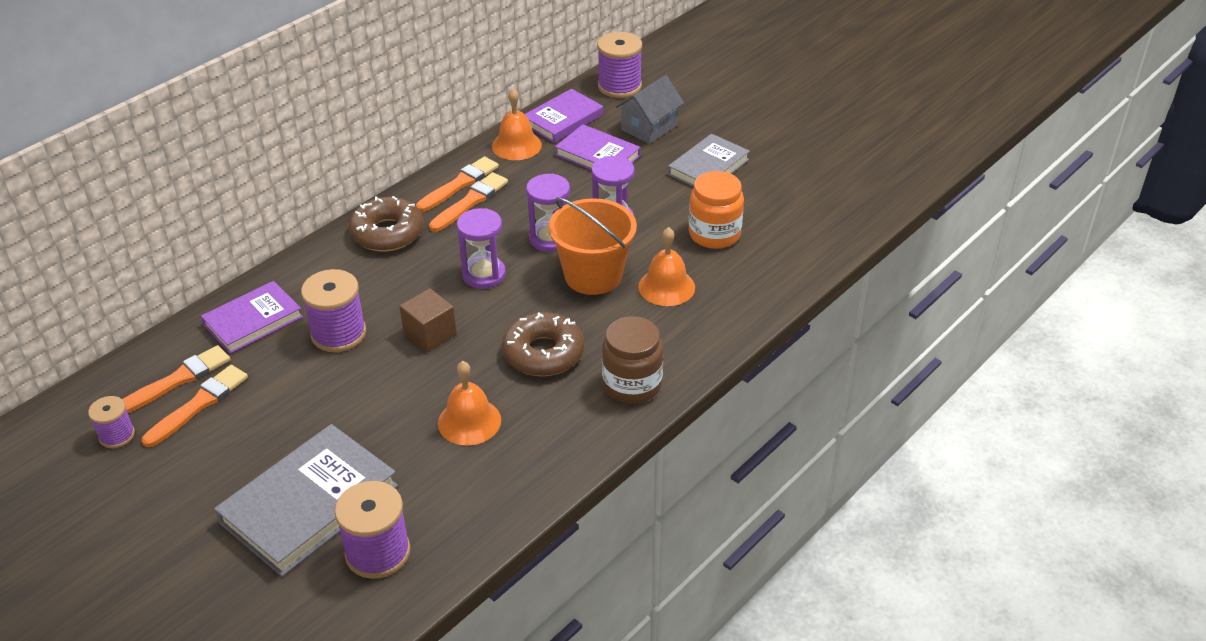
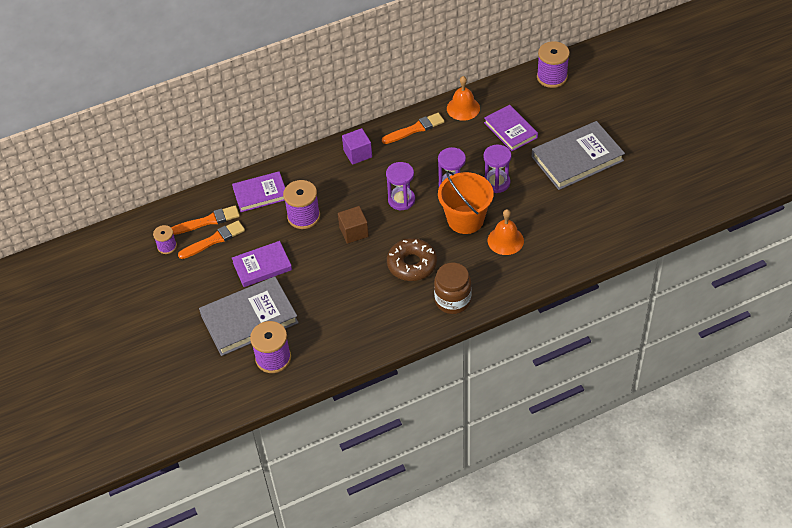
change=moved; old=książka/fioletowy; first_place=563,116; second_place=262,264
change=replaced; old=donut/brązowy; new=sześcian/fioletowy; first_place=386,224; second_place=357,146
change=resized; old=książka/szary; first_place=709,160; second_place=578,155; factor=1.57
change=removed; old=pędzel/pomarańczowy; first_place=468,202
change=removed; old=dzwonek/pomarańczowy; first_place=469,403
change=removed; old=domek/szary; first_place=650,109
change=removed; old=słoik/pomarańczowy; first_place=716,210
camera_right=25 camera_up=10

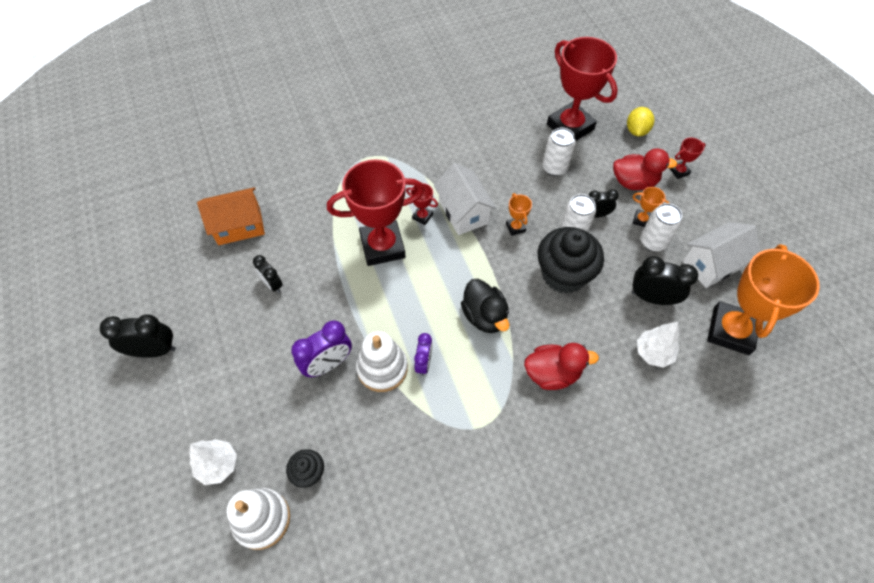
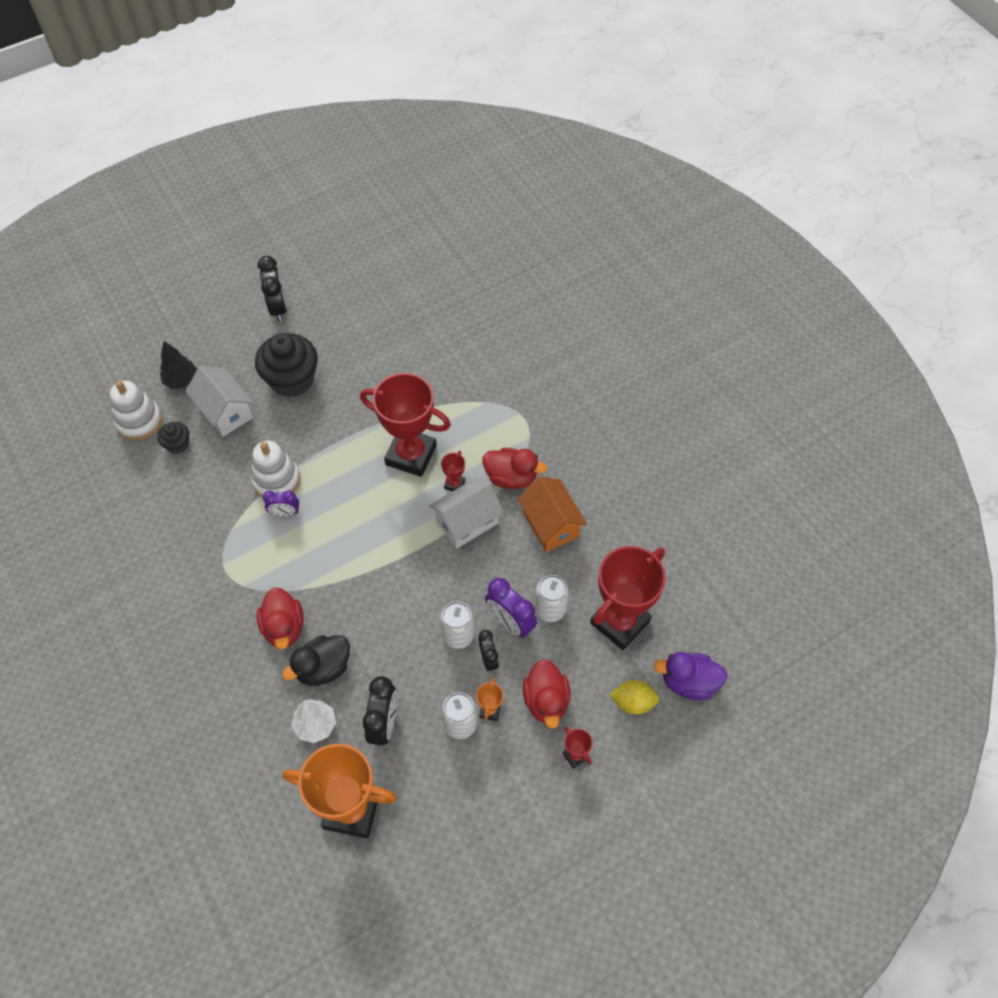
change=recoloured; old=drzewko/biały; new=drzewko/czarny; first_place=213,462; second_place=178,365
change=moved; old=domek/biały; first_place=721,255; second_place=219,401
change=moved; old=muffinka/czarny; first_place=571,260; second_place=286,365
change=moved; old=kaczka/czarny; first_place=485,306; second_place=316,660
change=turned; old=puchar/czerwony; first_place=375,212; second_place=405,425; degrees=-45
change=added; new=kaczka/czerwony; second_place=514,468
change=moved; old=budzik/fioletowy; first_place=321,348; second_place=511,608
change=moved; old=domek/pomarańczowy; first_place=231,216; second_place=552,514
change=added; new=kaczka/fioletowy; second_place=691,676
change=removed; old=budzik/czarny; first_place=268,274
change=removed; old=puchar/pomarańczowy; first_place=519,214
camera_right=80 camera_up=0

Work to complete: Whenever the string "książka" occurs in a line of the entries above, copy that line.

Reply:
change=moved; old=książka/fioletowy; first_place=563,116; second_place=262,264
change=resized; old=książka/szary; first_place=709,160; second_place=578,155; factor=1.57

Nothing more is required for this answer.